* _Records for the exercise_:
┄┄┄┄┄┄┄┄┄┄
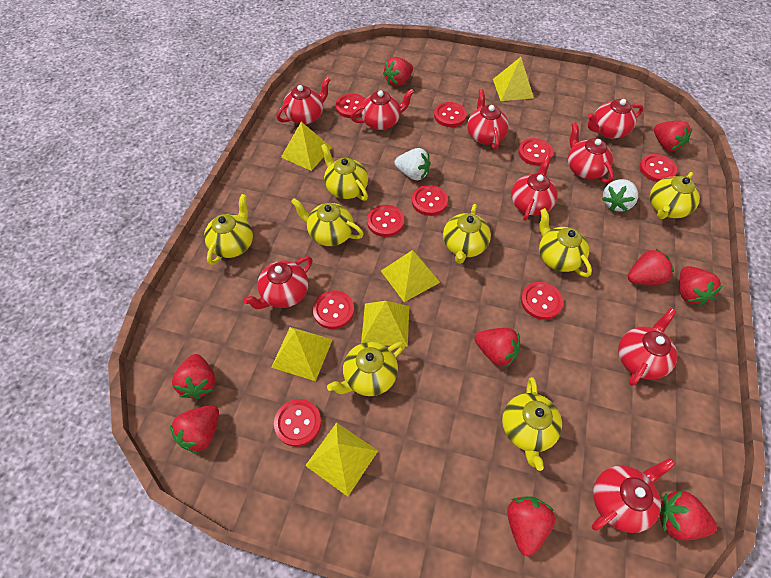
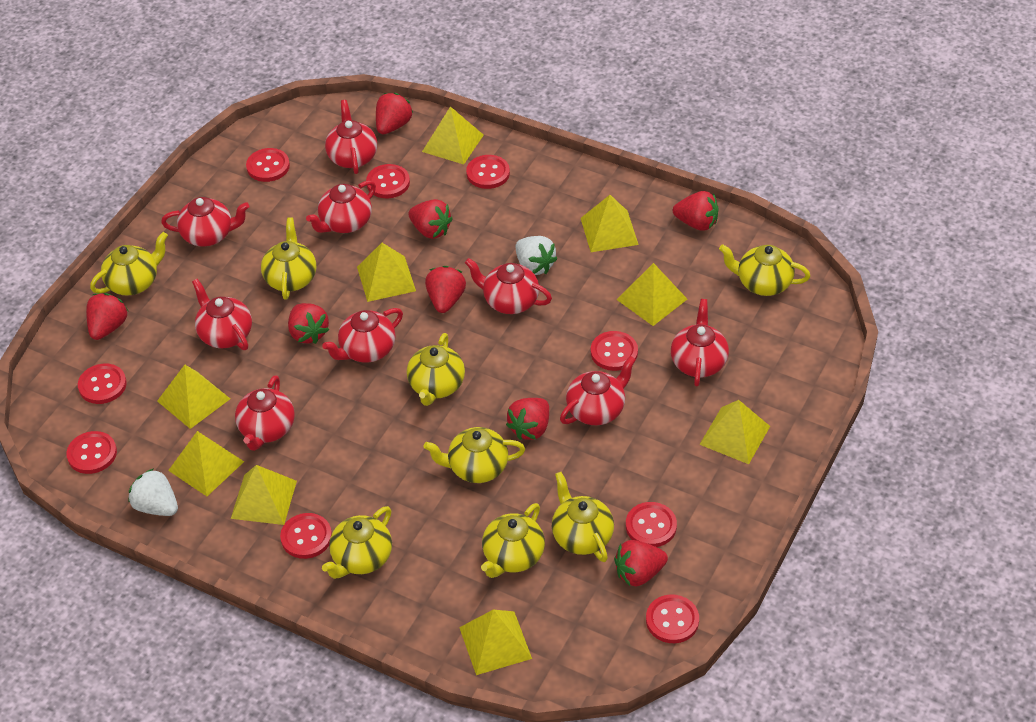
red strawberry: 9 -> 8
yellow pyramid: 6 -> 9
┄┄┄┄┄┄┄┄┄┄
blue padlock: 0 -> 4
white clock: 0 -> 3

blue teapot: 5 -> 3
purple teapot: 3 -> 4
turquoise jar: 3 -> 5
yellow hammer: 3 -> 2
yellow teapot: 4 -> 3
┄┄┄┄┄┄┄┄┄┄
* _What to do_: What is needed is one number: how many lines of the records above contain the word "yellow".

* _Task result_: 3